*EXERCISE OBJECTIVE*
Every entry must be output exactly as it is written.

(SUPPLIED RECORDS begins)

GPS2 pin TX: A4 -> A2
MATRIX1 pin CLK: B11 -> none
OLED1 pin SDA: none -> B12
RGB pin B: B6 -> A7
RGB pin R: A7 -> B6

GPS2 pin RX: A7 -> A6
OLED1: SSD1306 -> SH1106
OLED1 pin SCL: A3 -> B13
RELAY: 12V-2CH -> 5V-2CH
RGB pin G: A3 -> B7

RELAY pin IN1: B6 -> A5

(SUPPLIED RECORDS ends)

*WORKED SOLUTION*
GPS2 pin TX: A4 -> A2
MATRIX1 pin CLK: B11 -> none
OLED1 pin SDA: none -> B12
RGB pin B: B6 -> A7
RGB pin R: A7 -> B6

GPS2 pin RX: A7 -> A6
OLED1: SSD1306 -> SH1106
OLED1 pin SCL: A3 -> B13
RELAY: 12V-2CH -> 5V-2CH
RGB pin G: A3 -> B7

RELAY pin IN1: B6 -> A5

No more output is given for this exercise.